Raw data Block Start
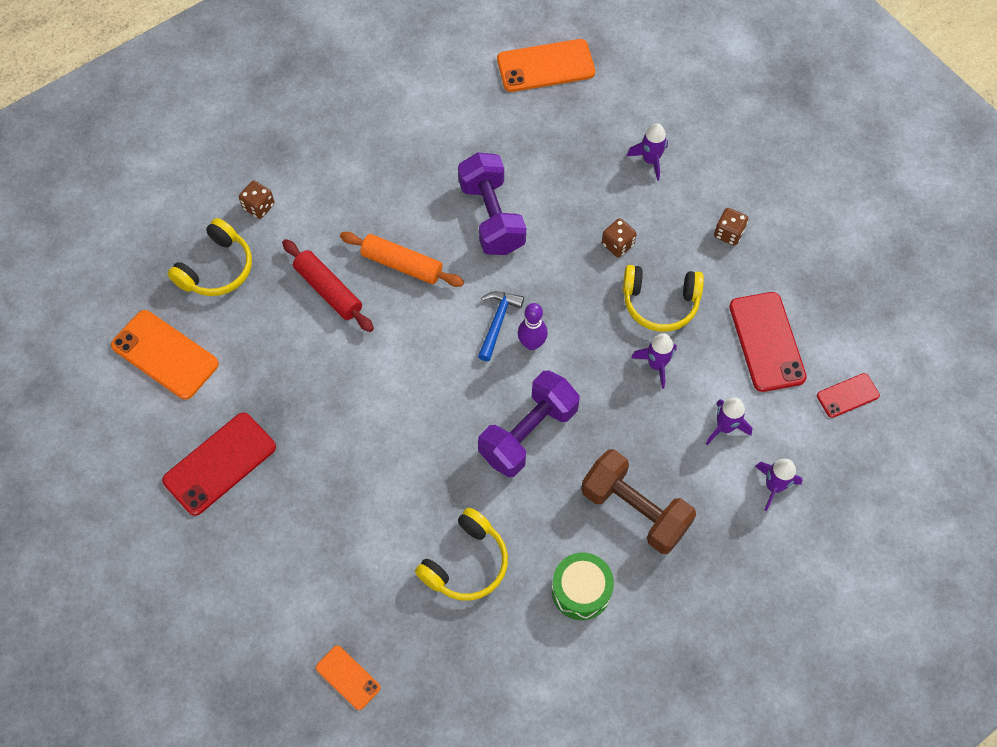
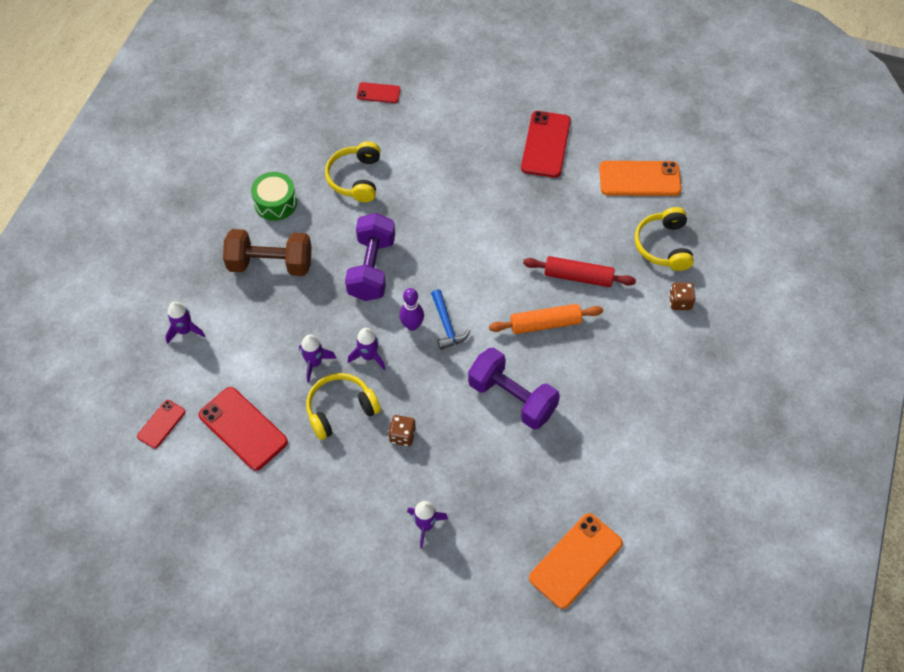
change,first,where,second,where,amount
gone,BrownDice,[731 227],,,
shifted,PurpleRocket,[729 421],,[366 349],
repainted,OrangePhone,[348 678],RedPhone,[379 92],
Raw data Block End
What you will do:
Output the whole listing exactly. Pictures stay out.

Solution to the exercise:
change,first,where,second,where,amount
gone,BrownDice,[731 227],,,
shifted,PurpleRocket,[729 421],,[366 349],
repainted,OrangePhone,[348 678],RedPhone,[379 92],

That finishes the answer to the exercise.